## ACTION ITEM
Begin your copy at the line with "blue spray bottle: 4 -> 5" in the records below and end it at the line with "white watering can: 8 -> 7", restating each line word for word; omit the pictures.

## DATA FOR THIS EXERCISE
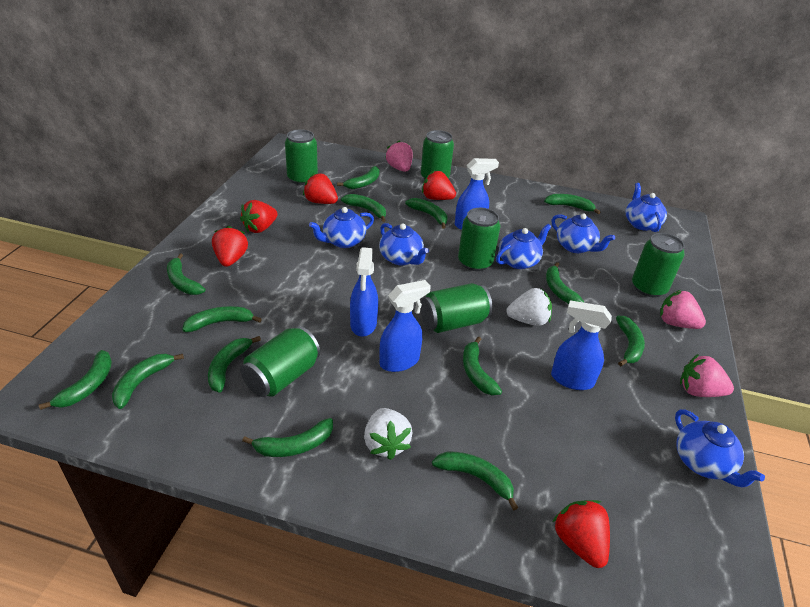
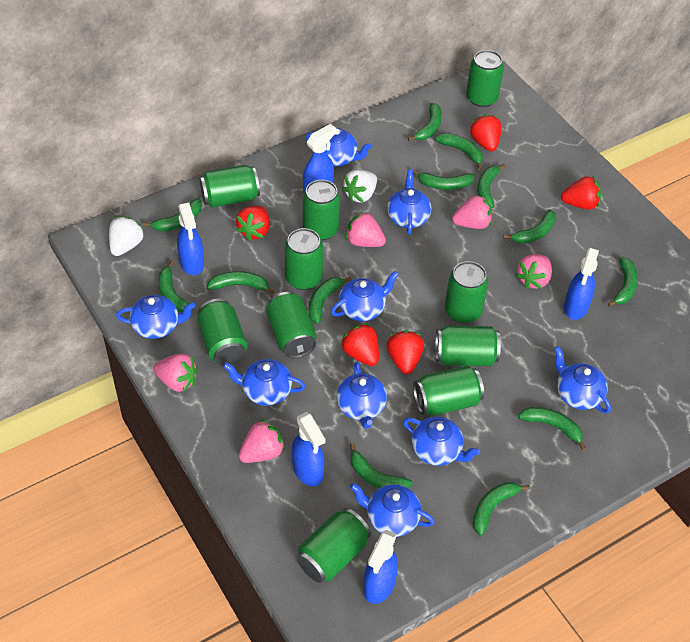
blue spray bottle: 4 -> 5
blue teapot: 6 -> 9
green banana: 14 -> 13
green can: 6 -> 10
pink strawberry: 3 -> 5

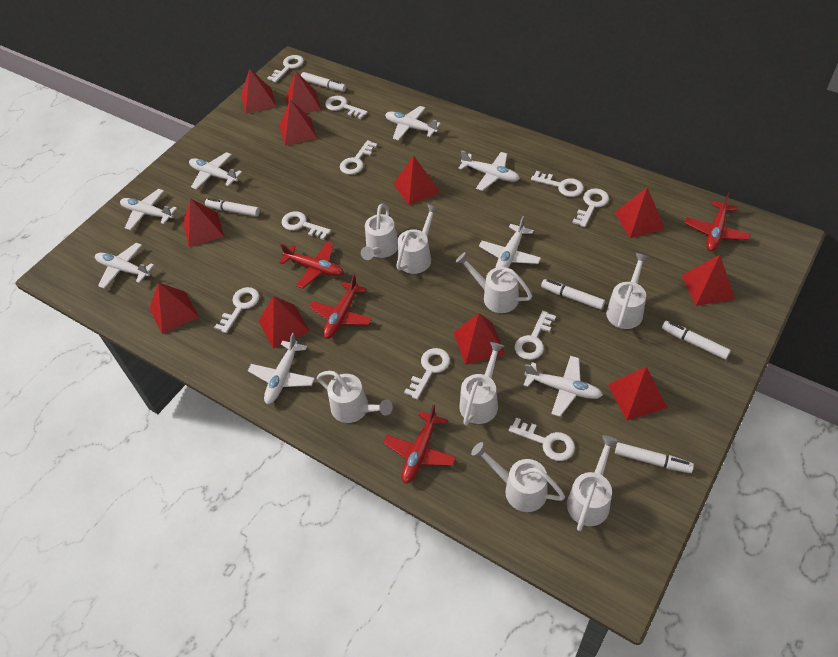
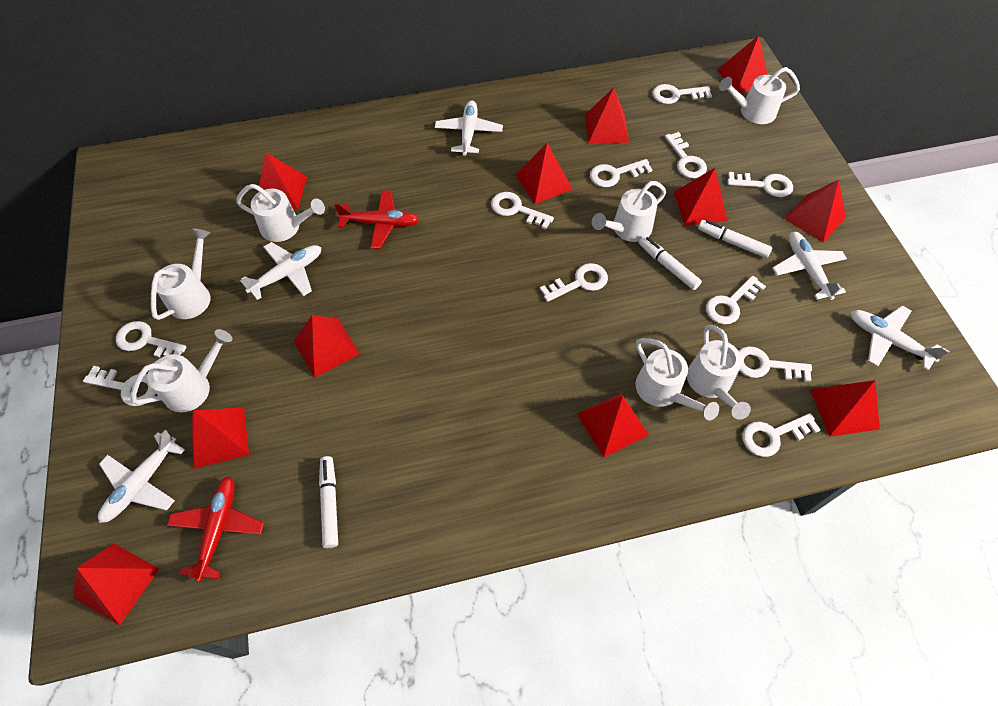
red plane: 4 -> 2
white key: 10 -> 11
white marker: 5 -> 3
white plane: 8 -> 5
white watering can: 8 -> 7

==

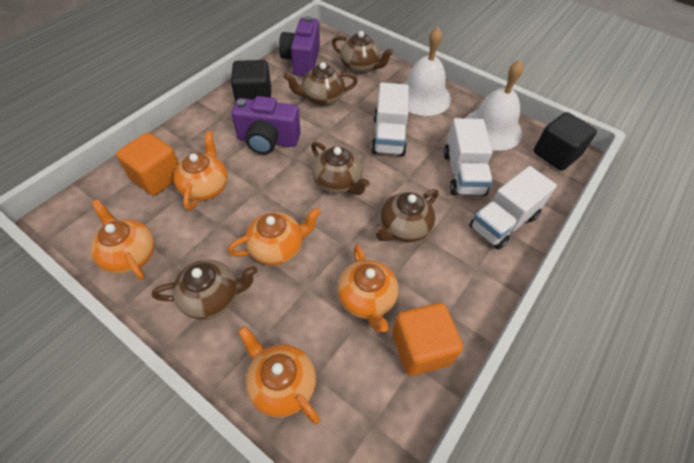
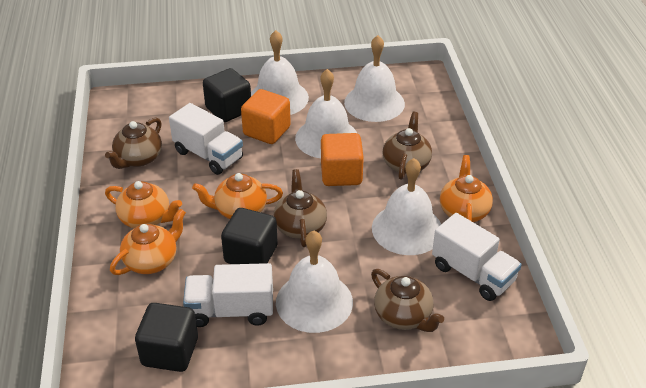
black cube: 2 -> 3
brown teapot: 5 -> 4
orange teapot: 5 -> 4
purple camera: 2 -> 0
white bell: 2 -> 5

* * *

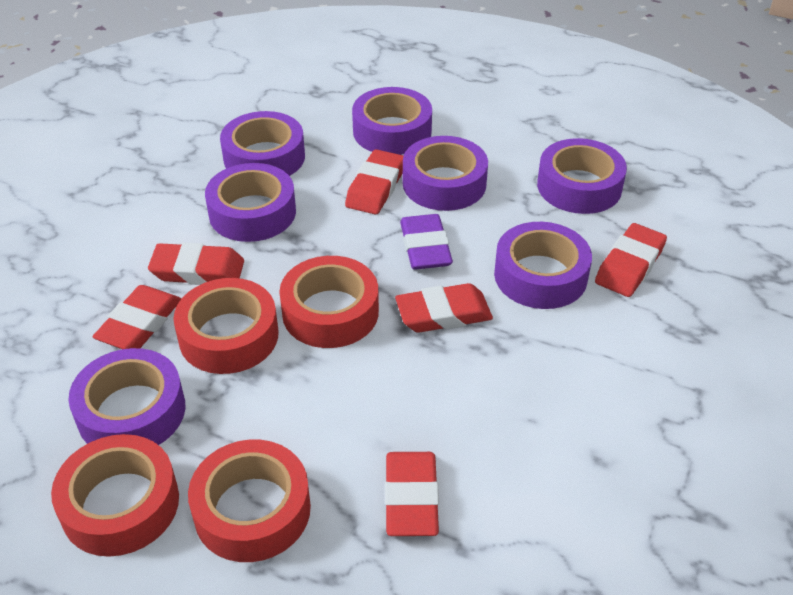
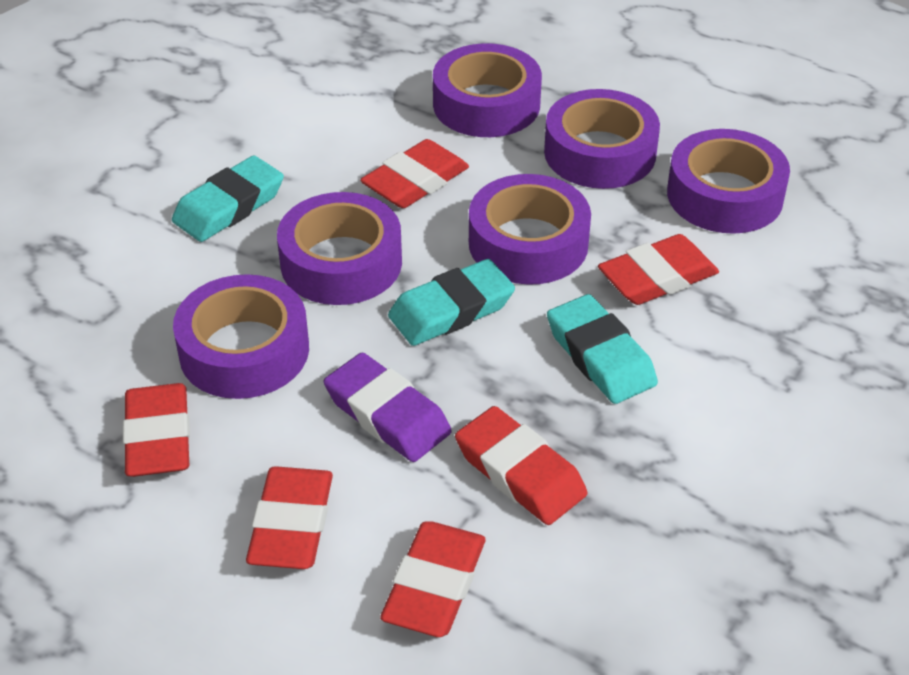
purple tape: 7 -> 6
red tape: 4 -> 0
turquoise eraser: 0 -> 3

## ANSWER TO THE EXERCISE
blue spray bottle: 4 -> 5
blue teapot: 6 -> 9
green banana: 14 -> 13
green can: 6 -> 10
pink strawberry: 3 -> 5

red plane: 4 -> 2
white key: 10 -> 11
white marker: 5 -> 3
white plane: 8 -> 5
white watering can: 8 -> 7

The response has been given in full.